WHAT TO WORK ON — Reproduce every line of the items below without alteration, leaving out the pictures.

RAW DATA —
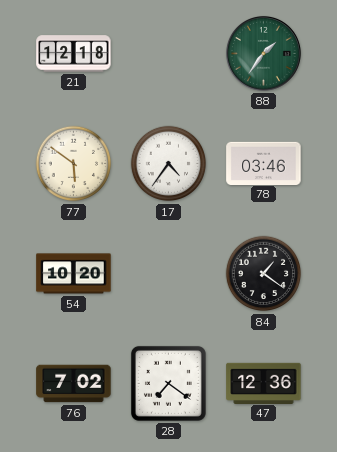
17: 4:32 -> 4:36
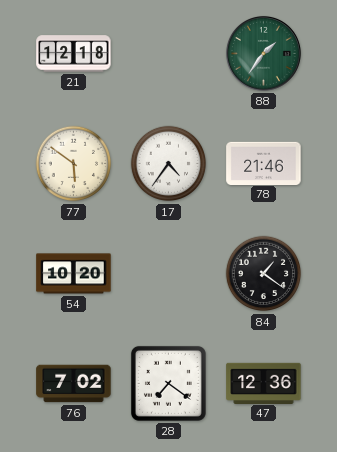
78: 03:46 -> 21:46
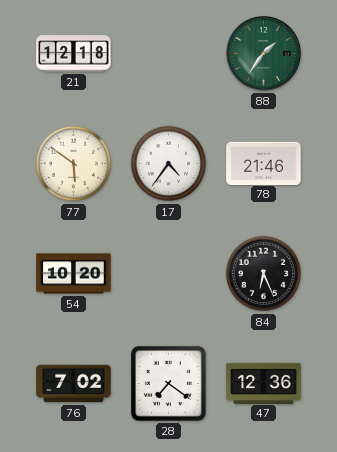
84: 1:21 -> 6:26
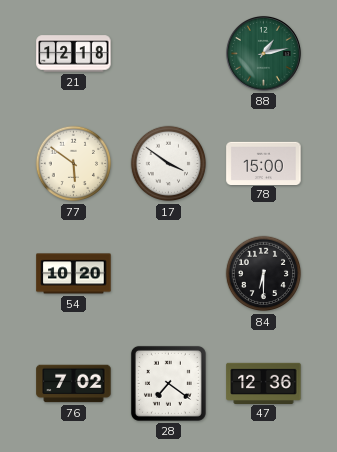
88: 1:36 -> 1:13
17: 4:36 -> 3:51
78: 21:46 -> 15:00
84: 6:26 -> 6:30
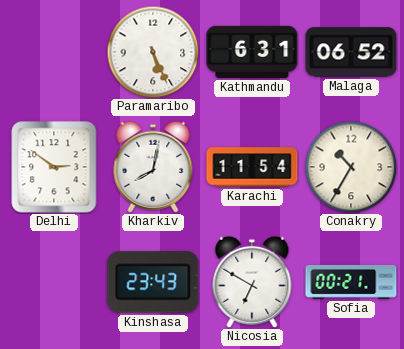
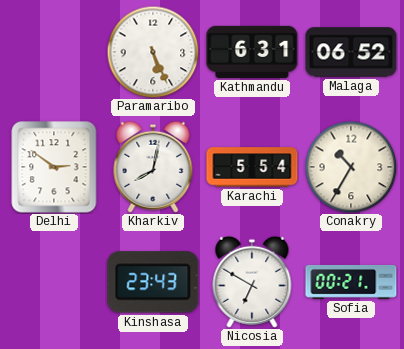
Karachi: 11:54 -> 5:54
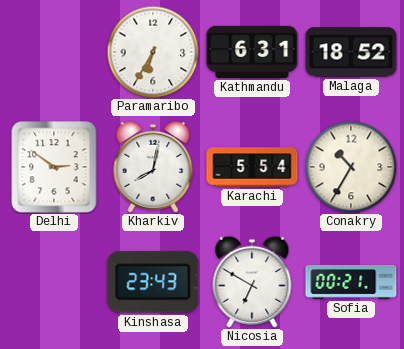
Paramaribo: 5:26 -> 6:35
Malaga: 06:52 -> 18:52
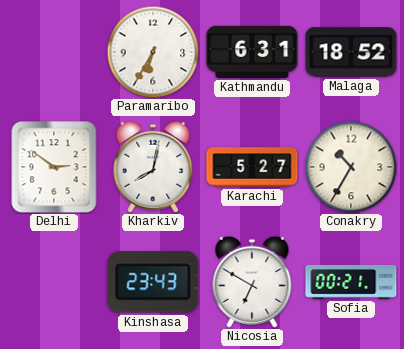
Karachi: 5:54 -> 5:27
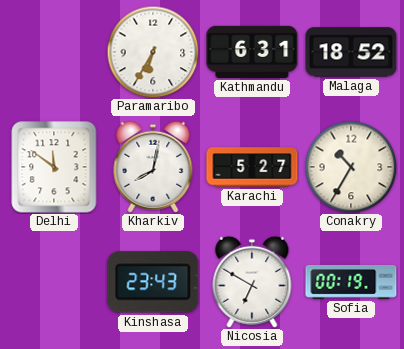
Delhi: 2:51 -> 11:51
Sofia: 00:21 -> 00:19
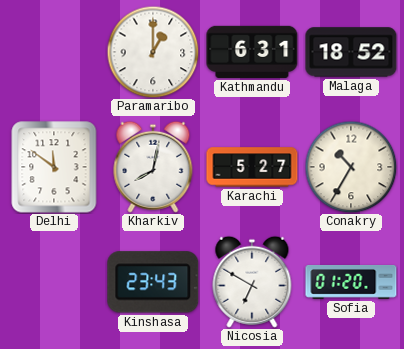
Paramaribo: 6:35 -> 1:00
Sofia: 00:19 -> 01:20
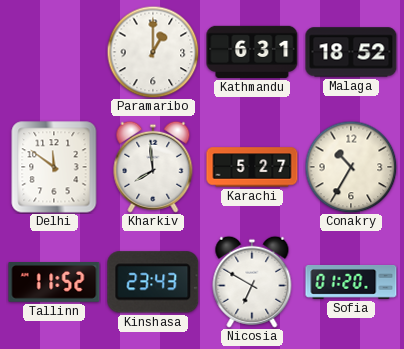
Kharkiv: 8:02 -> 7:59
Tallinn: none -> 11:52
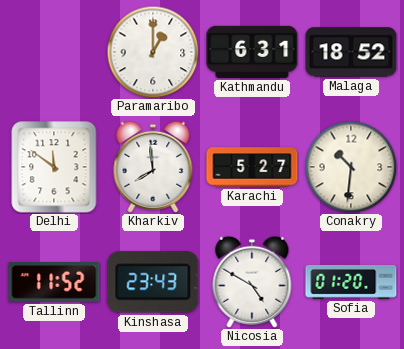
Conakry: 10:35 -> 10:31
Nicosia: 6:50 -> 4:50
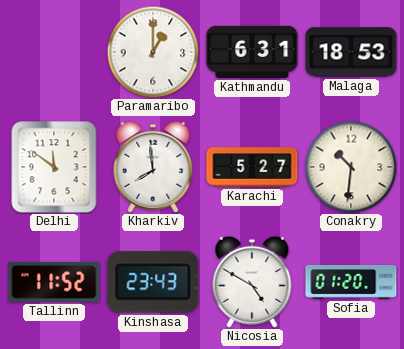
Malaga: 18:52 -> 18:53
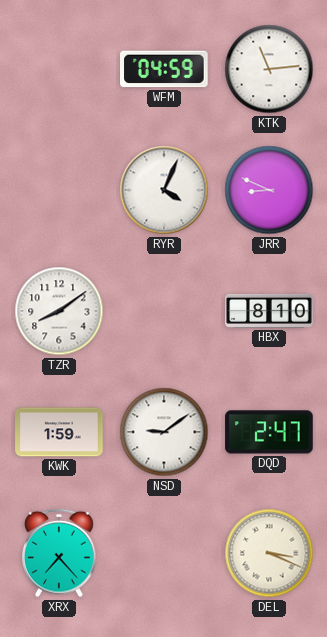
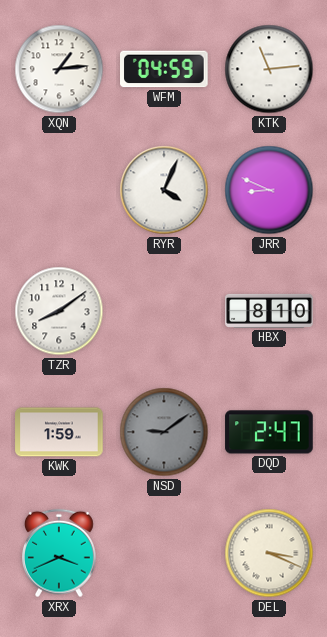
XQN: none -> 1:14
NSD dial: white -> grey
XRX: 7:23 -> 3:41
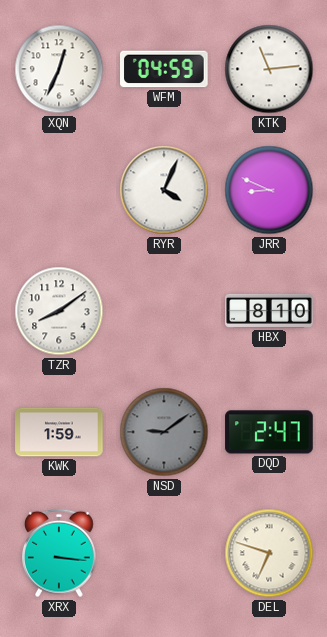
XQN: 1:14 -> 12:34
XRX: 3:41 -> 3:16
DEL: 3:19 -> 6:48
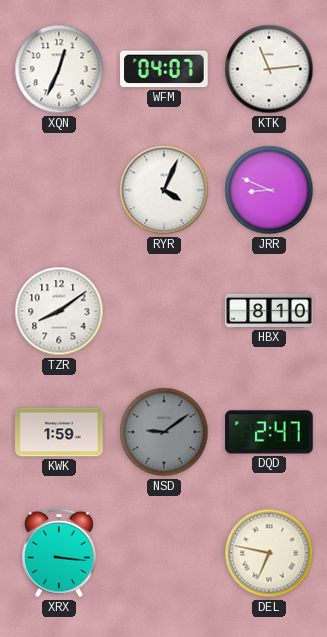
WFM: 04:59 -> 04:07
DEL: 6:48 -> 6:47
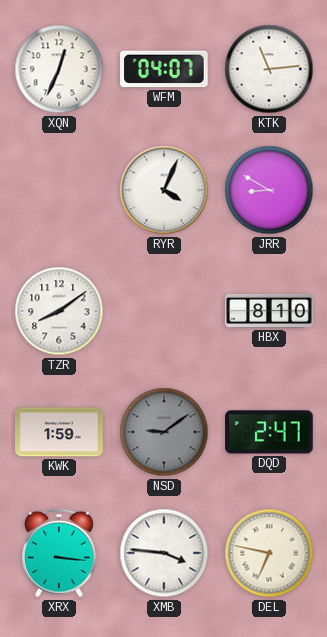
JRR: 8:49 -> 8:50
XMB: none -> 3:46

SOLUTION TO THIS EXERCISE —
17: 4:32 -> 4:36
78: 03:46 -> 21:46
84: 1:21 -> 6:26
88: 1:36 -> 1:13
17: 4:36 -> 3:51
78: 21:46 -> 15:00
84: 6:26 -> 6:30
Karachi: 11:54 -> 5:54
Paramaribo: 5:26 -> 6:35
Malaga: 06:52 -> 18:52
Karachi: 5:54 -> 5:27
Delhi: 2:51 -> 11:51
Sofia: 00:21 -> 00:19
Paramaribo: 6:35 -> 1:00
Sofia: 00:19 -> 01:20
Kharkiv: 8:02 -> 7:59
Tallinn: none -> 11:52
Conakry: 10:35 -> 10:31
Nicosia: 6:50 -> 4:50
Malaga: 18:52 -> 18:53
XQN: none -> 1:14
NSD dial: white -> grey
XRX: 7:23 -> 3:41
XQN: 1:14 -> 12:34
XRX: 3:41 -> 3:16
DEL: 3:19 -> 6:48
WFM: 04:59 -> 04:07
DEL: 6:48 -> 6:47
JRR: 8:49 -> 8:50
XMB: none -> 3:46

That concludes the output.